Locate every one of the lines below that contains the word "none", matching case exactly, and copy each of those lines.
╭──
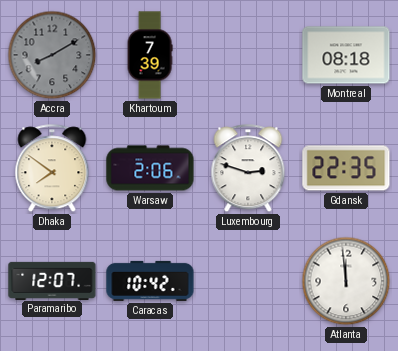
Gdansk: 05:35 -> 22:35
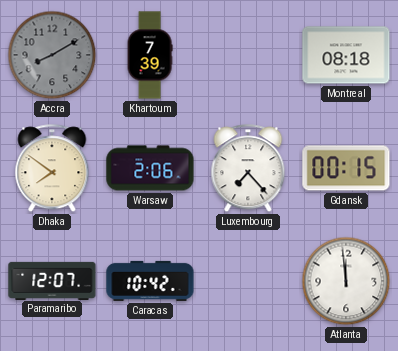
Luxembourg: 2:48 -> 7:23
Gdansk: 22:35 -> 00:15
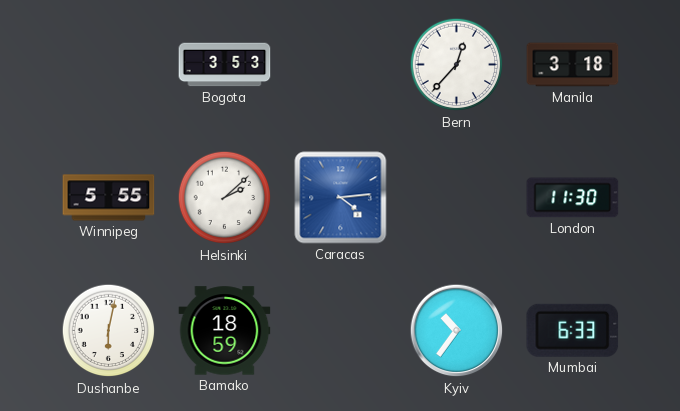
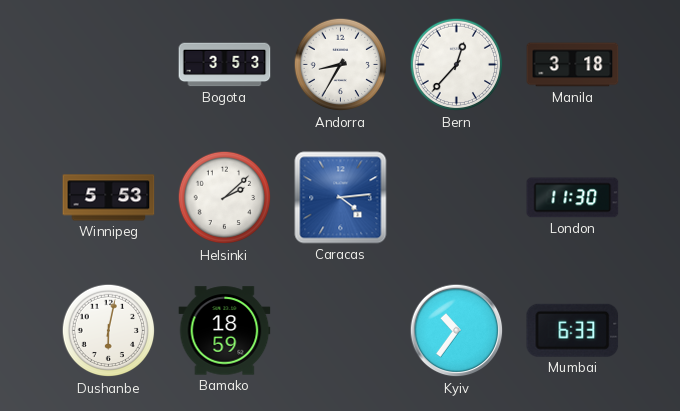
Andorra: none -> 8:35
Winnipeg: 5:55 -> 5:53
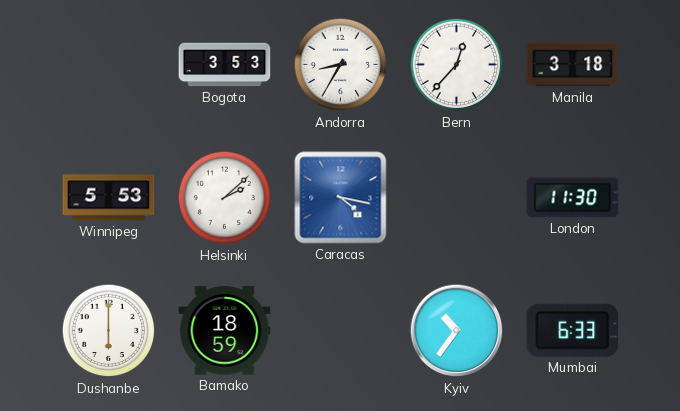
Caracas: 4:14 -> 4:17
Dushanbe: 6:02 -> 6:00
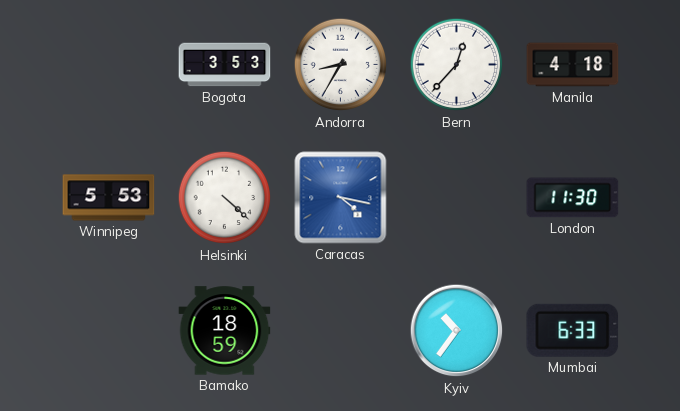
Manila: 3:18 -> 4:18
Helsinki: 2:08 -> 4:22
Dushanbe: 6:00 -> none
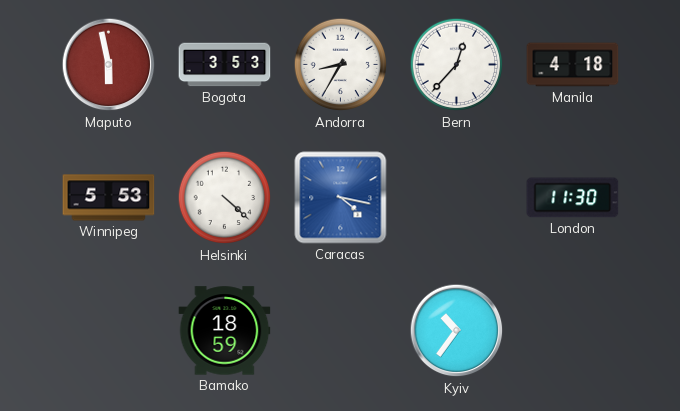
Maputo: none -> 5:58
Mumbai: 6:33 -> none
╰──
__EXPECTED ANSWER__.
Andorra: none -> 8:35
Dushanbe: 6:00 -> none
Maputo: none -> 5:58
Mumbai: 6:33 -> none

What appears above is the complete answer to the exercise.